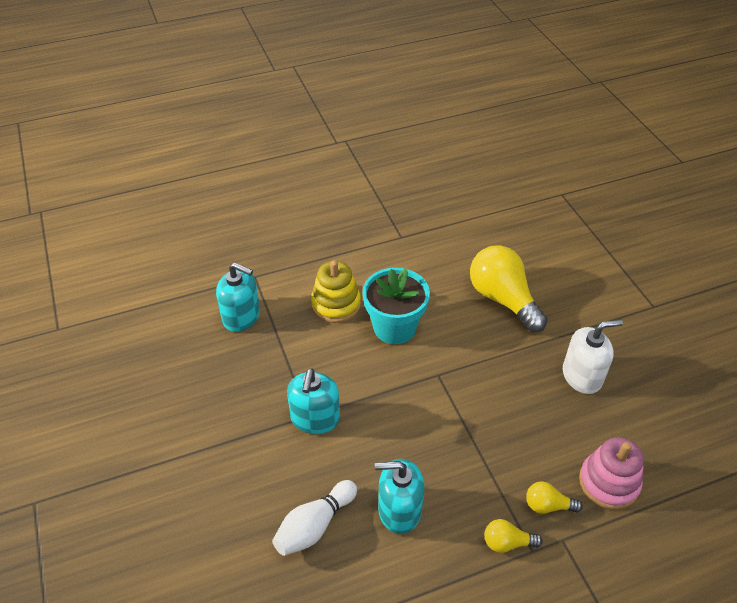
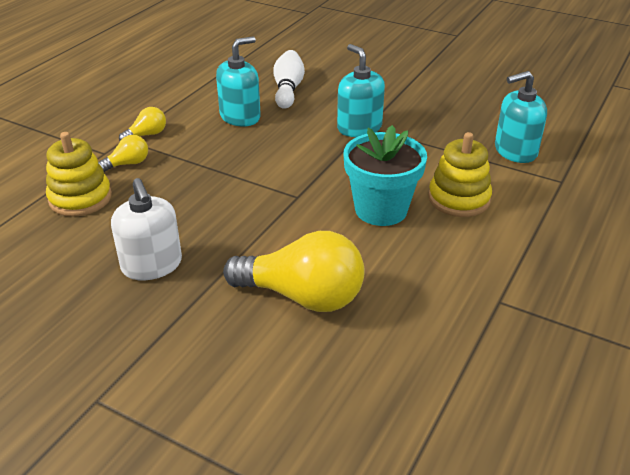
camera: 140 degrees right, 10 degrees down
(582, 376) = (152, 265): white soap dispenser -> white soap dispenser turned 60 degrees counterclockwise
(608, 482) = (80, 198): pink stacking toy -> yellow stacking toy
_ _ _ _ _
__Problem requirements__. Restate the listing word for word. Pictures do not belong in the copy.

__Solution to the problem__.
camera: 140 degrees right, 10 degrees down
(582, 376) = (152, 265): white soap dispenser -> white soap dispenser turned 60 degrees counterclockwise
(608, 482) = (80, 198): pink stacking toy -> yellow stacking toy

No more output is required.